* [Task details] Put each line of the listing below into a Markdown table with the columns Row and Line, numbering the rows and leaving out blank lines.

(Records for locating items)
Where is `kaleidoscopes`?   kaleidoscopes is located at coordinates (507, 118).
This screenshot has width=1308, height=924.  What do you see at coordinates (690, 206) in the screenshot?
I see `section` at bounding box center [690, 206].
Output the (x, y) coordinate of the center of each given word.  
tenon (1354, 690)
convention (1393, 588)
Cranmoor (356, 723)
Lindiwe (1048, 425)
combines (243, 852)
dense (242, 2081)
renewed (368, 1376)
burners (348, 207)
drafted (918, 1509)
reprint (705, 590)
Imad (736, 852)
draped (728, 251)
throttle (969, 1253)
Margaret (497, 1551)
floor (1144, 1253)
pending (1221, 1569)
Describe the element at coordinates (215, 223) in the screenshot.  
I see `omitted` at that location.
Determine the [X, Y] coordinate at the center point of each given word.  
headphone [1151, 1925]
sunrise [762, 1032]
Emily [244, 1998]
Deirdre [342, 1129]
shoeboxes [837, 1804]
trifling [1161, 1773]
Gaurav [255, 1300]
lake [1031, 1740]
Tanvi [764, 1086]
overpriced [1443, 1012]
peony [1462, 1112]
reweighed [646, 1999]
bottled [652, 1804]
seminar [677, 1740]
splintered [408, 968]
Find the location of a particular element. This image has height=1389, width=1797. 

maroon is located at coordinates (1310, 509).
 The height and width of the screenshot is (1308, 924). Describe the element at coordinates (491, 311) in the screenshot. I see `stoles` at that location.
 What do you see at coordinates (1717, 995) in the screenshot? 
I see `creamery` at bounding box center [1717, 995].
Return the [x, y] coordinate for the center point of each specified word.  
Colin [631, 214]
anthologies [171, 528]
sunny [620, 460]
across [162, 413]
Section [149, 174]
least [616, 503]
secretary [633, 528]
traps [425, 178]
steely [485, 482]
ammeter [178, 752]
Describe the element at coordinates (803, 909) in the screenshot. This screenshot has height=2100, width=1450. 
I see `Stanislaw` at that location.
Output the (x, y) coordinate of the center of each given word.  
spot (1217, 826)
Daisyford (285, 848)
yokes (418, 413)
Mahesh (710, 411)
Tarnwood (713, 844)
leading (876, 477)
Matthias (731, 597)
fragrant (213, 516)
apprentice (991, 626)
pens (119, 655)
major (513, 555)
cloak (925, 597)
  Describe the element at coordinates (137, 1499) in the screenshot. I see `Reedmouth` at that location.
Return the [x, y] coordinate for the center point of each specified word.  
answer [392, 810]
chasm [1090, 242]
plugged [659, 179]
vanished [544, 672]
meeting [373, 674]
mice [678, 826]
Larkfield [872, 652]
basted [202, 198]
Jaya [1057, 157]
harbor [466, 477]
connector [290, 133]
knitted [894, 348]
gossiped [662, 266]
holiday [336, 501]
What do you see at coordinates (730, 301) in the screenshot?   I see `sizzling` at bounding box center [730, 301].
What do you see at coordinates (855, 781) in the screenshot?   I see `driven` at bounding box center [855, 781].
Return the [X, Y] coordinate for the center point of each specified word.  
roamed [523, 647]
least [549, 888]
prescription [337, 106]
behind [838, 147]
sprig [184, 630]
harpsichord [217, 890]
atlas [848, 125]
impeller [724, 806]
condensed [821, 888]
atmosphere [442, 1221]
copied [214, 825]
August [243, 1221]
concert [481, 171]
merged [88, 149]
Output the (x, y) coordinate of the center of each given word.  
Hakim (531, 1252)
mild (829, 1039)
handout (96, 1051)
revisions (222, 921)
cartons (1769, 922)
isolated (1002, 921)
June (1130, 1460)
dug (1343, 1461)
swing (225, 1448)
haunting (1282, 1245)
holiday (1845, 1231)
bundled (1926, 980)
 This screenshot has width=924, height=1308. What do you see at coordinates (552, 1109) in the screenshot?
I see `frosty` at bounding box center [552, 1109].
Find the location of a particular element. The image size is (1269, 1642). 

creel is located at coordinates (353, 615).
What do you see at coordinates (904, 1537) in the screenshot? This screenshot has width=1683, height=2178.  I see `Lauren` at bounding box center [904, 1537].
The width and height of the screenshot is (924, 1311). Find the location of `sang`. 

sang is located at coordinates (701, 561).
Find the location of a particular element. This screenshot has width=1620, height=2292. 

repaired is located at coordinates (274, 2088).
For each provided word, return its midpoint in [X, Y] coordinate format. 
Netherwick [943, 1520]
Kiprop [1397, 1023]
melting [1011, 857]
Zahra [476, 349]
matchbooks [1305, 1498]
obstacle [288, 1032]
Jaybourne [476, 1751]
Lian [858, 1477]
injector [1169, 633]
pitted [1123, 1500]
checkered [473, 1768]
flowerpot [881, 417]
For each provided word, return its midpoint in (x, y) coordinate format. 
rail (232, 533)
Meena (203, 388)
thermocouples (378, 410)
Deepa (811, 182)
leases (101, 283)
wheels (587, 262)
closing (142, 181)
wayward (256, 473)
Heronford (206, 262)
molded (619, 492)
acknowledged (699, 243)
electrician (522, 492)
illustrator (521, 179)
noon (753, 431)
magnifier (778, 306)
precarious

* [Full answer]
| Row | Line |
|---|---|
| 1 | Where is `kaleidoscopes`?   kaleidoscopes is located at coordinates (507, 118). |
| 2 | This screenshot has width=1308, height=924.  What do you see at coordinates (690, 206) in the screenshot? |
| 3 | I see `section` at bounding box center [690, 206]. |
| 4 | Output the (x, y) coordinate of the center of each given word.   |
| 5 | tenon (1354, 690) |
| 6 | convention (1393, 588) |
| 7 | Cranmoor (356, 723) |
| 8 | Lindiwe (1048, 425) |
| 9 | combines (243, 852) |
| 10 | dense (242, 2081) |
| 11 | renewed (368, 1376) |
| 12 | burners (348, 207) |
| 13 | drafted (918, 1509) |
| 14 | reprint (705, 590) |
| 15 | Imad (736, 852) |
| 16 | draped (728, 251) |
| 17 | throttle (969, 1253) |
| 18 | Margaret (497, 1551) |
| 19 | floor (1144, 1253) |
| 20 | pending (1221, 1569) |
| 21 | Describe the element at coordinates (215, 223) in the screenshot.   |
| 22 | I see `omitted` at that location. |
| 23 | Determine the [X, Y] coordinate at the center point of each given word.   |
| 24 | headphone [1151, 1925] |
| 25 | sunrise [762, 1032] |
| 26 | Emily [244, 1998] |
| 27 | Deirdre [342, 1129] |
| 28 | shoeboxes [837, 1804] |
| 29 | trifling [1161, 1773] |
| 30 | Gaurav [255, 1300] |
| 31 | lake [1031, 1740] |
| 32 | Tanvi [764, 1086] |
| 33 | overpriced [1443, 1012] |
| 34 | peony [1462, 1112] |
| 35 | reweighed [646, 1999] |
| 36 | bottled [652, 1804] |
| 37 | seminar [677, 1740] |
| 38 | splintered [408, 968] |
| 39 | Find the location of a particular element. This image has height=1389, width=1797.  |
| 40 | maroon is located at coordinates (1310, 509). |
| 41 |  The height and width of the screenshot is (1308, 924). Describe the element at coordinates (491, 311) in the screenshot. I see `stoles` at that location. |
| 42 |  What do you see at coordinates (1717, 995) in the screenshot?  |
| 43 | I see `creamery` at bounding box center [1717, 995]. |
| 44 | Return the [x, y] coordinate for the center point of each specified word.   |
| 45 | Colin [631, 214] |
| 46 | anthologies [171, 528] |
| 47 | sunny [620, 460] |
| 48 | across [162, 413] |
| 49 | Section [149, 174] |
| 50 | least [616, 503] |
| 51 | secretary [633, 528] |
| 52 | traps [425, 178] |
| 53 | steely [485, 482] |
| 54 | ammeter [178, 752] |
| 55 | Describe the element at coordinates (803, 909) in the screenshot. This screenshot has height=2100, width=1450.  |
| 56 | I see `Stanislaw` at that location. |
| 57 | Output the (x, y) coordinate of the center of each given word.   |
| 58 | spot (1217, 826) |
| 59 | Daisyford (285, 848) |
| 60 | yokes (418, 413) |
| 61 | Mahesh (710, 411) |
| 62 | Tarnwood (713, 844) |
| 63 | leading (876, 477) |
| 64 | Matthias (731, 597) |
| 65 | fragrant (213, 516) |
| 66 | apprentice (991, 626) |
| 67 | pens (119, 655) |
| 68 | major (513, 555) |
| 69 | cloak (925, 597) |
| 70 |   Describe the element at coordinates (137, 1499) in the screenshot. I see `Reedmouth` at that location. |
| 71 | Return the [x, y] coordinate for the center point of each specified word.   |
| 72 | answer [392, 810] |
| 73 | chasm [1090, 242] |
| 74 | plugged [659, 179] |
| 75 | vanished [544, 672] |
| 76 | meeting [373, 674] |
| 77 | mice [678, 826] |
| 78 | Larkfield [872, 652] |
| 79 | basted [202, 198] |
| 80 | Jaya [1057, 157] |
| 81 | harbor [466, 477] |
| 82 | connector [290, 133] |
| 83 | knitted [894, 348] |
| 84 | gossiped [662, 266] |
| 85 | holiday [336, 501] |
| 86 | What do you see at coordinates (730, 301) in the screenshot?   I see `sizzling` at bounding box center [730, 301]. |
| 87 | What do you see at coordinates (855, 781) in the screenshot?   I see `driven` at bounding box center [855, 781]. |
| 88 | Return the [X, Y] coordinate for the center point of each specified word.   |
| 89 | roamed [523, 647] |
| 90 | least [549, 888] |
| 91 | prescription [337, 106] |
| 92 | behind [838, 147] |
| 93 | sprig [184, 630] |
| 94 | harpsichord [217, 890] |
| 95 | atlas [848, 125] |
| 96 | impeller [724, 806] |
| 97 | condensed [821, 888] |
| 98 | atmosphere [442, 1221] |
| 99 | copied [214, 825] |
| 100 | August [243, 1221] |
| 101 | concert [481, 171] |
| 102 | merged [88, 149] |
| 103 | Output the (x, y) coordinate of the center of each given word.   |
| 104 | Hakim (531, 1252) |
| 105 | mild (829, 1039) |
| 106 | handout (96, 1051) |
| 107 | revisions (222, 921) |
| 108 | cartons (1769, 922) |
| 109 | isolated (1002, 921) |
| 110 | June (1130, 1460) |
| 111 | dug (1343, 1461) |
| 112 | swing (225, 1448) |
| 113 | haunting (1282, 1245) |
| 114 | holiday (1845, 1231) |
| 115 | bundled (1926, 980) |
| 116 |  This screenshot has width=924, height=1308. What do you see at coordinates (552, 1109) in the screenshot? |
| 117 | I see `frosty` at bounding box center [552, 1109]. |
| 118 | Find the location of a particular element. The image size is (1269, 1642).  |
| 119 | creel is located at coordinates (353, 615). |
| 120 | What do you see at coordinates (904, 1537) in the screenshot? This screenshot has width=1683, height=2178.  I see `Lauren` at bounding box center [904, 1537]. |
| 121 | The width and height of the screenshot is (924, 1311). Find the location of `sang`.  |
| 122 | sang is located at coordinates (701, 561). |
| 123 | Find the location of a particular element. This screenshot has width=1620, height=2292.  |
| 124 | repaired is located at coordinates (274, 2088). |
| 125 | For each provided word, return its midpoint in [X, Y] coordinate format.  |
| 126 | Netherwick [943, 1520] |
| 127 | Kiprop [1397, 1023] |
| 128 | melting [1011, 857] |
| 129 | Zahra [476, 349] |
| 130 | matchbooks [1305, 1498] |
| 131 | obstacle [288, 1032] |
| 132 | Jaybourne [476, 1751] |
| 133 | Lian [858, 1477] |
| 134 | injector [1169, 633] |
| 135 | pitted [1123, 1500] |
| 136 | checkered [473, 1768] |
| 137 | flowerpot [881, 417] |
| 138 | For each provided word, return its midpoint in (x, y) coordinate format.  |
| 139 | rail (232, 533) |
| 140 | Meena (203, 388) |
| 141 | thermocouples (378, 410) |
| 142 | Deepa (811, 182) |
| 143 | leases (101, 283) |
| 144 | wheels (587, 262) |
| 145 | closing (142, 181) |
| 146 | wayward (256, 473) |
| 147 | Heronford (206, 262) |
| 148 | molded (619, 492) |
| 149 | acknowledged (699, 243) |
| 150 | electrician (522, 492) |
| 151 | illustrator (521, 179) |
| 152 | noon (753, 431) |
| 153 | magnifier (778, 306) |
| 154 | precarious |